• **Work to complete**
Search the records for the string "cutting", then copy each line where it appears.

[Records from a dataset]
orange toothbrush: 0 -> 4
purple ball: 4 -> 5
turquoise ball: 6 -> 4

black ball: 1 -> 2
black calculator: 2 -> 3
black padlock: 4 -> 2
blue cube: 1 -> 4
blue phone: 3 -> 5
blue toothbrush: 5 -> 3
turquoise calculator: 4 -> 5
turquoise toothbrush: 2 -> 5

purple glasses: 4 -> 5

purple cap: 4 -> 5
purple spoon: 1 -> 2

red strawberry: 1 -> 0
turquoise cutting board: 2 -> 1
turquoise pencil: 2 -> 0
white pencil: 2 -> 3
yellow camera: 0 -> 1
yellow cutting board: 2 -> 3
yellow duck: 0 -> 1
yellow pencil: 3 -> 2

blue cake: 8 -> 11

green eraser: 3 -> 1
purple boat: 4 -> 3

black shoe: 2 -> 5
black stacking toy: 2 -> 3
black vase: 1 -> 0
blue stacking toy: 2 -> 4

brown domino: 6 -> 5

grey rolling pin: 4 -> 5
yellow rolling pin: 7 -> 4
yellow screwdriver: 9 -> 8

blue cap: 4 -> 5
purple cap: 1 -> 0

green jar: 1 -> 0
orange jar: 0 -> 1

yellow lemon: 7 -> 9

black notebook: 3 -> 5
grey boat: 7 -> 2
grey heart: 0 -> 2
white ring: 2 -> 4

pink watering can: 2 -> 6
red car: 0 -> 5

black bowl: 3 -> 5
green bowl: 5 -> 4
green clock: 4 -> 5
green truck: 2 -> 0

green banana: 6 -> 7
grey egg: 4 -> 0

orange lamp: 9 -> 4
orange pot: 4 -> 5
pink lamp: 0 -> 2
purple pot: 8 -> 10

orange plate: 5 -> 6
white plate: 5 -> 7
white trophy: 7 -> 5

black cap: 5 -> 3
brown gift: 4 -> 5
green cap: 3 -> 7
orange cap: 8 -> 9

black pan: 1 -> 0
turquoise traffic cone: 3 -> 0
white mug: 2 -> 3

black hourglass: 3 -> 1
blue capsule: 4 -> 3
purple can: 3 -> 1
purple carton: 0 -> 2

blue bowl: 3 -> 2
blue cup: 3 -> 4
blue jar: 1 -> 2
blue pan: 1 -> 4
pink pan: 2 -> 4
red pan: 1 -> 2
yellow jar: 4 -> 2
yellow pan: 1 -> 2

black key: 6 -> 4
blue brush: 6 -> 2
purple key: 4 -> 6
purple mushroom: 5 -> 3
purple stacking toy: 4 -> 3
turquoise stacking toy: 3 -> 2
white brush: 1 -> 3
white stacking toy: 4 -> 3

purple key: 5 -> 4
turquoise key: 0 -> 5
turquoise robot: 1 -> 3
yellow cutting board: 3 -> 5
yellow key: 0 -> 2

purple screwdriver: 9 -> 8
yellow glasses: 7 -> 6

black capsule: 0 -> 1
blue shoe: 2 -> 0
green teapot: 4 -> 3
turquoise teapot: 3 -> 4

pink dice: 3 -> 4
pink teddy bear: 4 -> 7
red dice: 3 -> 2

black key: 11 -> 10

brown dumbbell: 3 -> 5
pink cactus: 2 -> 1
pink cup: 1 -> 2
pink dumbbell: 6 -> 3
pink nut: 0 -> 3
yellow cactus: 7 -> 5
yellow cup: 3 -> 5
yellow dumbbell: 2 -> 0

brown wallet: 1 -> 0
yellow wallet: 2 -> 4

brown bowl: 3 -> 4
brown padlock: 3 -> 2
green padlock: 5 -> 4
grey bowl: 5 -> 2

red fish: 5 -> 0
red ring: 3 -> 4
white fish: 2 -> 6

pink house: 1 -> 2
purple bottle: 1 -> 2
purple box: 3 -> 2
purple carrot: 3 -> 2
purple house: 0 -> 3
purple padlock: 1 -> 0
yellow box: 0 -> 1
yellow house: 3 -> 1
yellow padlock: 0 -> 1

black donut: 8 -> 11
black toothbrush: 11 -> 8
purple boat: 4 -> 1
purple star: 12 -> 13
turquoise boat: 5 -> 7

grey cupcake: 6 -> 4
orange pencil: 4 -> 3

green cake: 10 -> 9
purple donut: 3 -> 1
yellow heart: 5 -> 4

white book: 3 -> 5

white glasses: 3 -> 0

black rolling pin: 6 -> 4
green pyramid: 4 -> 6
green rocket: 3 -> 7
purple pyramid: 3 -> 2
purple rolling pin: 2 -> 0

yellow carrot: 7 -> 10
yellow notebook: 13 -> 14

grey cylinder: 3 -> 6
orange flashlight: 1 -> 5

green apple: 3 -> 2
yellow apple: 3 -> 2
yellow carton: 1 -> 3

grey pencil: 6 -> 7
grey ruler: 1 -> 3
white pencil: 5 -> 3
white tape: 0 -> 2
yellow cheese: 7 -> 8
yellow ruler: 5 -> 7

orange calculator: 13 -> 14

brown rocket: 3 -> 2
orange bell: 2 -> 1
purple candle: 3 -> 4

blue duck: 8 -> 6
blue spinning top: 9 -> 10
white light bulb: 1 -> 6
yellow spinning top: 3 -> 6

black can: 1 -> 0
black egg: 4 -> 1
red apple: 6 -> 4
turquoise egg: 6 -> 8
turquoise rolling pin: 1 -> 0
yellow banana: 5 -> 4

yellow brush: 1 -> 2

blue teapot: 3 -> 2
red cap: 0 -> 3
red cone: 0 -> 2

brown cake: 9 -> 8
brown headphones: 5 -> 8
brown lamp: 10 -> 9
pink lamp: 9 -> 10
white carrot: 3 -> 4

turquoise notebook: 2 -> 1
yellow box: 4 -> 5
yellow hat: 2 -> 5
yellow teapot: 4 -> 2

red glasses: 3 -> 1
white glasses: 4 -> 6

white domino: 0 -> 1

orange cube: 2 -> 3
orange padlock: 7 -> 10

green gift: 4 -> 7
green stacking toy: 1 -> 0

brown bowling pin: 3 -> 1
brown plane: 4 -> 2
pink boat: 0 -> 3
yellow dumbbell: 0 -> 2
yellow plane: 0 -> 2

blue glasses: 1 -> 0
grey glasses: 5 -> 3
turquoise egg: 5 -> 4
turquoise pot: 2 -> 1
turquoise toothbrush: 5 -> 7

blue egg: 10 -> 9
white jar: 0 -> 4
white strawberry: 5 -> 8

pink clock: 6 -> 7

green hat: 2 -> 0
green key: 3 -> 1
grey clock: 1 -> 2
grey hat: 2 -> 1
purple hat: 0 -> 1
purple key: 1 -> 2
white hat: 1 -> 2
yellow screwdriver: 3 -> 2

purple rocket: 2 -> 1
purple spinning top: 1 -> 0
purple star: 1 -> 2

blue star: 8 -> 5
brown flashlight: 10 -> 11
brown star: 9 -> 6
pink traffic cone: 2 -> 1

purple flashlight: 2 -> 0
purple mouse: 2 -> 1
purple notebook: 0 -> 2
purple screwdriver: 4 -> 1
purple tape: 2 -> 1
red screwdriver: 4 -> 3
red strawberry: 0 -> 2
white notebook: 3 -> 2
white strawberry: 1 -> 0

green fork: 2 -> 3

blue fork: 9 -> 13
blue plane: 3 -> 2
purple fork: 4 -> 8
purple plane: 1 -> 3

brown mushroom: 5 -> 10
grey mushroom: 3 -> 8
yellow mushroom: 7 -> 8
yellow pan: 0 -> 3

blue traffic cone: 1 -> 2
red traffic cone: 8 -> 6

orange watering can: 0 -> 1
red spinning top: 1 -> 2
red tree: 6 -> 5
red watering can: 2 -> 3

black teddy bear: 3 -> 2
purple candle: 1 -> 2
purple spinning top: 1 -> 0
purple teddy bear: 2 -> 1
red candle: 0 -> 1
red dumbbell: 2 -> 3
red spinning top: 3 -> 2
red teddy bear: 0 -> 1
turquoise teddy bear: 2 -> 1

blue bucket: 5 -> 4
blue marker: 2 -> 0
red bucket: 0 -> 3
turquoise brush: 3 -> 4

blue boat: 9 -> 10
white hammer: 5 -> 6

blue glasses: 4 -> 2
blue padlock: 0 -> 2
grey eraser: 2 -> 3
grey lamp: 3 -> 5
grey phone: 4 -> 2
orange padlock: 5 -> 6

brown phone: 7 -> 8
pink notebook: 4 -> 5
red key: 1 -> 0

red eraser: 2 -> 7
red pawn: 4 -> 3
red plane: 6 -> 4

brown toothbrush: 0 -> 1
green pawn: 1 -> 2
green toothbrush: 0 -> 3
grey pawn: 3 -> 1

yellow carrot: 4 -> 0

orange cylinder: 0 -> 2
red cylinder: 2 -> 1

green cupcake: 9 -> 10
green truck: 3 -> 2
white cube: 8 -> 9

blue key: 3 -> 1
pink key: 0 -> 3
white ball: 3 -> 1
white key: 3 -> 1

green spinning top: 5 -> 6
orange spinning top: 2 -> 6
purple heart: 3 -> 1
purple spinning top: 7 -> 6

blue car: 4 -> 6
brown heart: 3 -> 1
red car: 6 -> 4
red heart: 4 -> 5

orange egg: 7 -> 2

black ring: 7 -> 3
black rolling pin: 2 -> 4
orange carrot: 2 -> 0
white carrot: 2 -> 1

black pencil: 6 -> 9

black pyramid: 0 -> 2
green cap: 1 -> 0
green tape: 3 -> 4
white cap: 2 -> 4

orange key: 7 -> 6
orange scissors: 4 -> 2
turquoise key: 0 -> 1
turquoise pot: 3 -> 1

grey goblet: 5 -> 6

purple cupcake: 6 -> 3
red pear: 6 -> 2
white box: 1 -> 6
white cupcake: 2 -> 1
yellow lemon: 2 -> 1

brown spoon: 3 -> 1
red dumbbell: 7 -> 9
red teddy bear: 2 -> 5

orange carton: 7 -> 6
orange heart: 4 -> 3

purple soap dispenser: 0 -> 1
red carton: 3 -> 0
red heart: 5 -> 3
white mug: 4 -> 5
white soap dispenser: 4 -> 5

• **Exercise output**
turquoise cutting board: 2 -> 1
yellow cutting board: 2 -> 3
yellow cutting board: 3 -> 5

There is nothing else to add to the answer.